== SUPPLIED MATERIAL

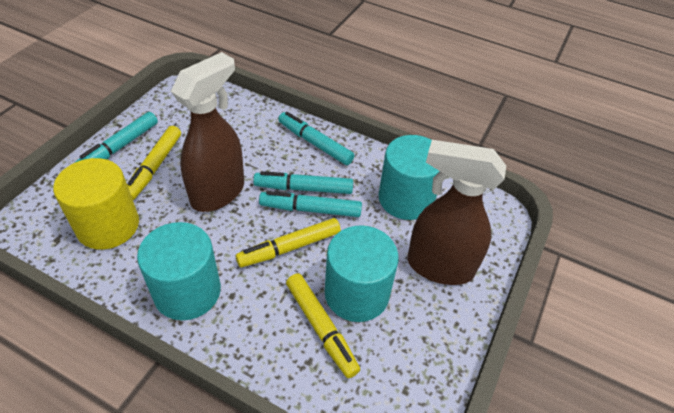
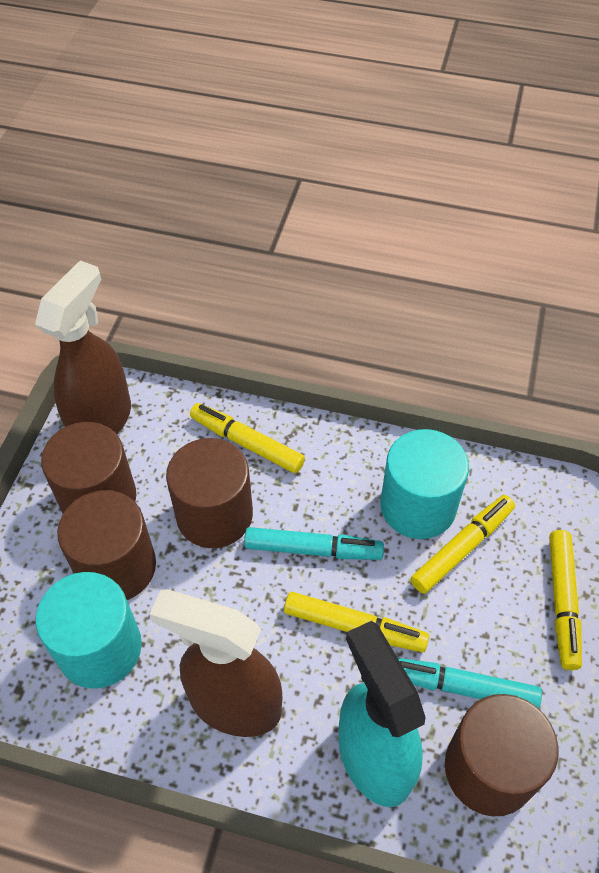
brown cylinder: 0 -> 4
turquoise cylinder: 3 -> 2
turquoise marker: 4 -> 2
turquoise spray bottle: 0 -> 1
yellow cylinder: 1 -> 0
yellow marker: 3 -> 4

====

§ **WHAT TO DO**: Leave out the pictures and reproduce the rest of the records exactly.

§ **PROBLEM SOLUTION**:
brown cylinder: 0 -> 4
turquoise cylinder: 3 -> 2
turquoise marker: 4 -> 2
turquoise spray bottle: 0 -> 1
yellow cylinder: 1 -> 0
yellow marker: 3 -> 4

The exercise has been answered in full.